* **DIRECTIONS FOR THIS TASK**
The entries must be set down again word for word; no pictures belong in the copy.

[Object state change records]
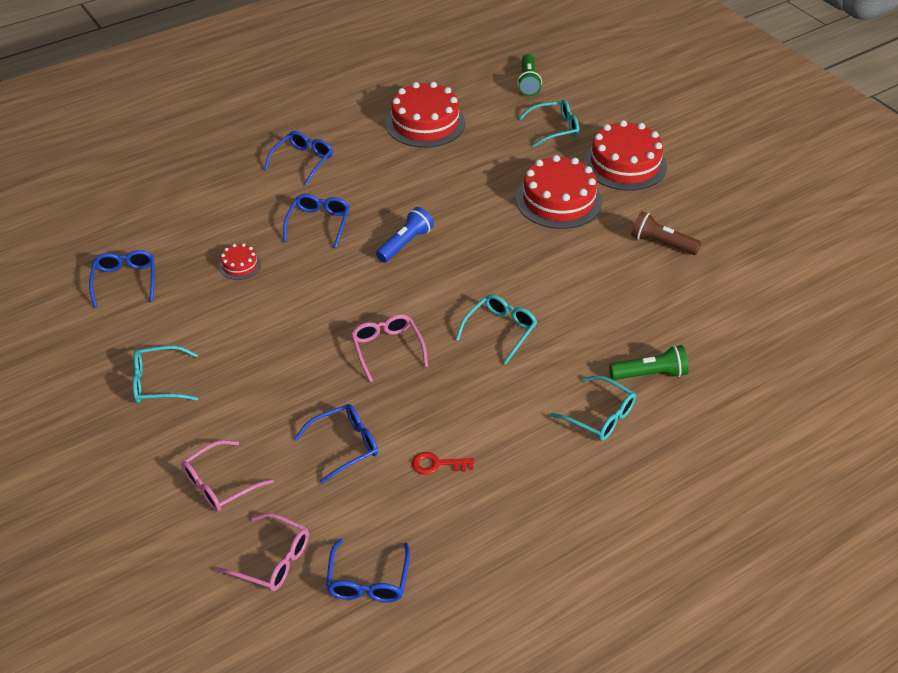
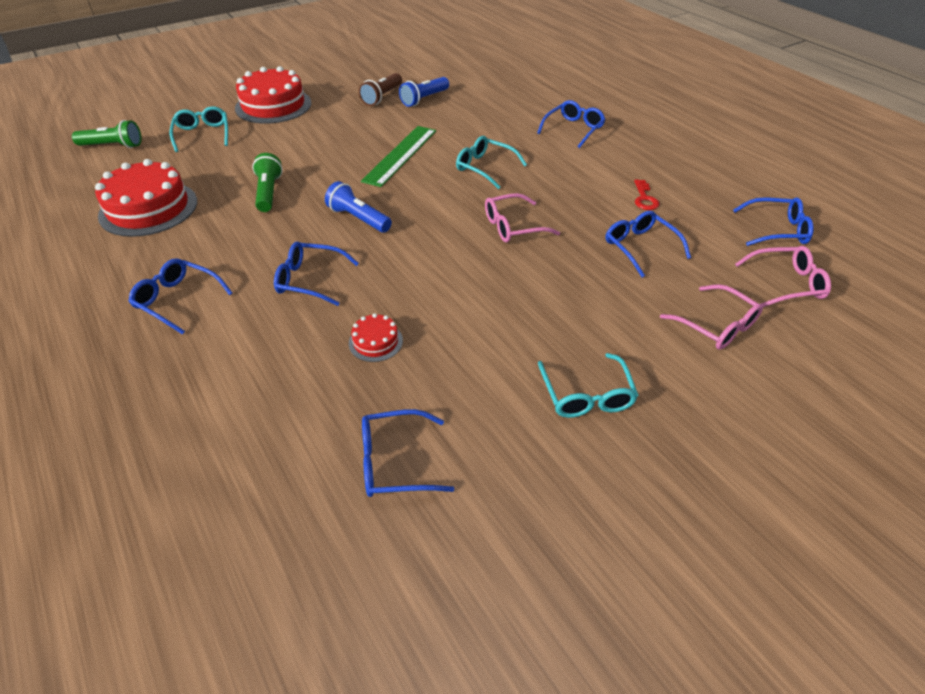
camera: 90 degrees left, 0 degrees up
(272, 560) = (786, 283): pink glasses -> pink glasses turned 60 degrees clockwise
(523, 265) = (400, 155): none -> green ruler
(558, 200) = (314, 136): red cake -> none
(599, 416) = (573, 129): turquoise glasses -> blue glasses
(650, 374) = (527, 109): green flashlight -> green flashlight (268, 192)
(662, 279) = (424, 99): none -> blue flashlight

* **FINISHED TASK**
camera: 90 degrees left, 0 degrees up
(272, 560) = (786, 283): pink glasses -> pink glasses turned 60 degrees clockwise
(523, 265) = (400, 155): none -> green ruler
(558, 200) = (314, 136): red cake -> none
(599, 416) = (573, 129): turquoise glasses -> blue glasses
(650, 374) = (527, 109): green flashlight -> green flashlight (268, 192)
(662, 279) = (424, 99): none -> blue flashlight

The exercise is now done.